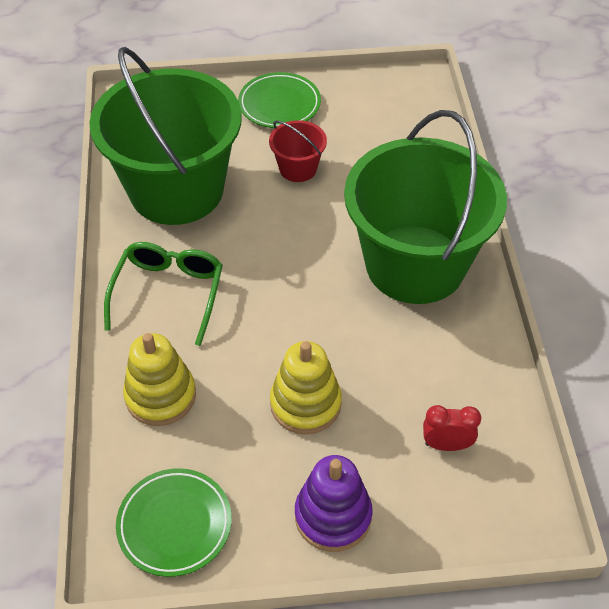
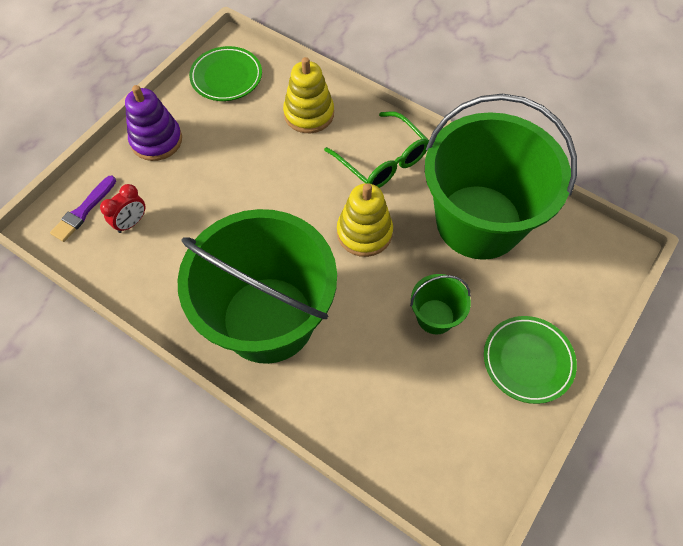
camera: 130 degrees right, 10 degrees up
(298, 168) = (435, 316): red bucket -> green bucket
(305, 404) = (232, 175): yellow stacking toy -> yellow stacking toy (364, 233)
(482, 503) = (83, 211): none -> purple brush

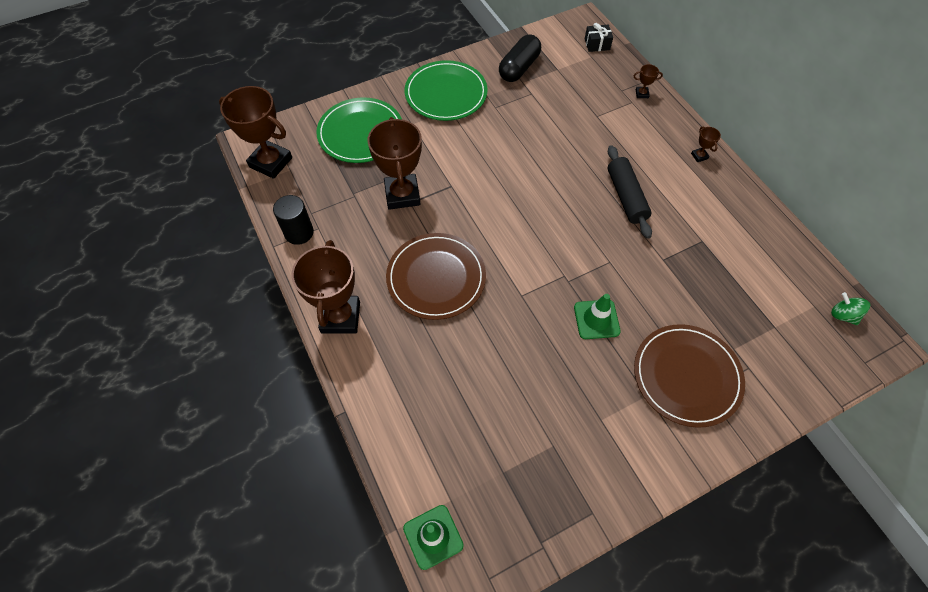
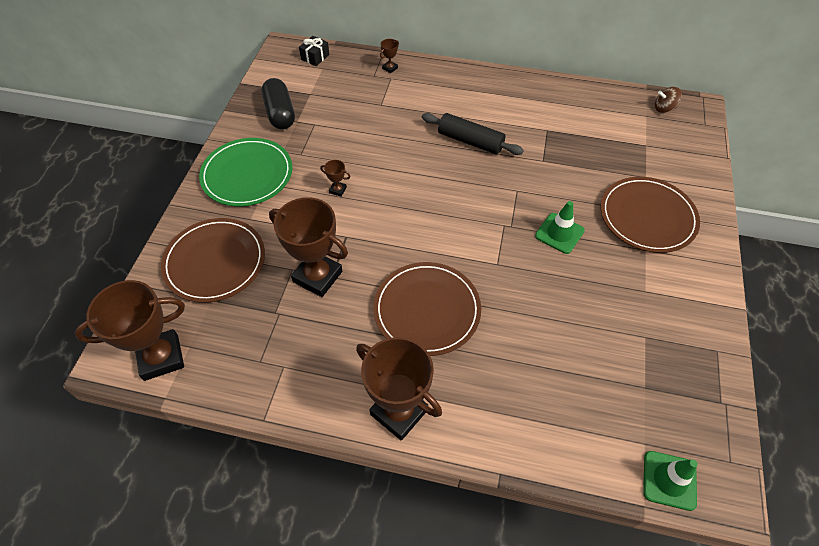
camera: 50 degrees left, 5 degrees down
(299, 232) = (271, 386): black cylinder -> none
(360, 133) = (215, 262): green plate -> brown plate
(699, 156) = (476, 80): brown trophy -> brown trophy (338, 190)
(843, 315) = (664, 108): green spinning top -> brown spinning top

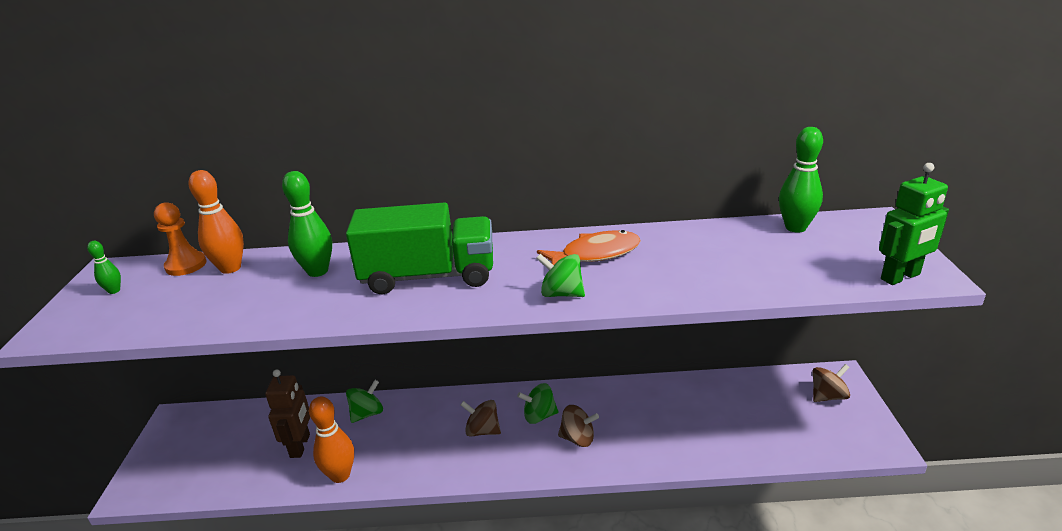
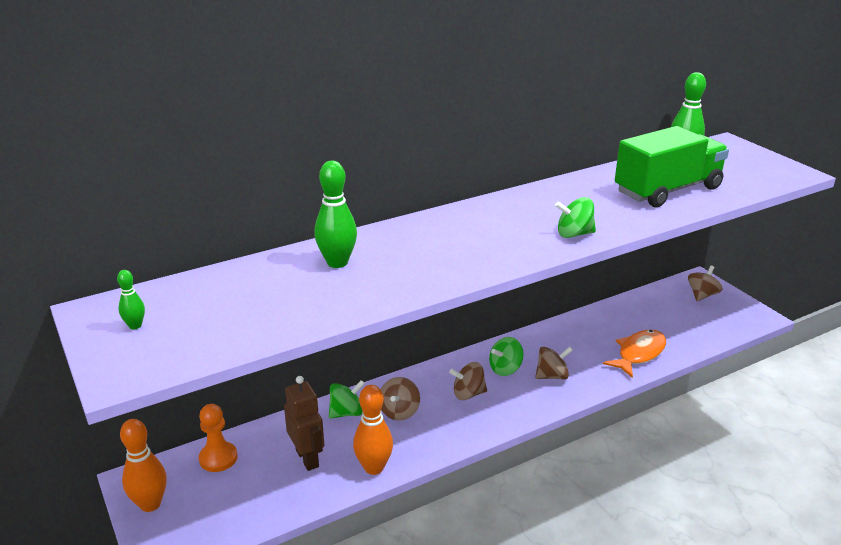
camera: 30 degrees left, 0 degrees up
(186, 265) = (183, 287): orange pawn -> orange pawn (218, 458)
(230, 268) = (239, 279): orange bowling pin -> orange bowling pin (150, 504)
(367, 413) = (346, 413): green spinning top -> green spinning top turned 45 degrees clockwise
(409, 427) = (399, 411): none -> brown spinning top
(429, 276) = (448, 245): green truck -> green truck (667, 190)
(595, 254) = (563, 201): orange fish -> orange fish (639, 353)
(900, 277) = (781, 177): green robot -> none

■ TASK REQUIREMENTS
List every line from the entries above in which "spinning" appears.

■ RESPONSE TO THIS EXERCISE
(843, 315) = (664, 108): green spinning top -> brown spinning top
(367, 413) = (346, 413): green spinning top -> green spinning top turned 45 degrees clockwise
(409, 427) = (399, 411): none -> brown spinning top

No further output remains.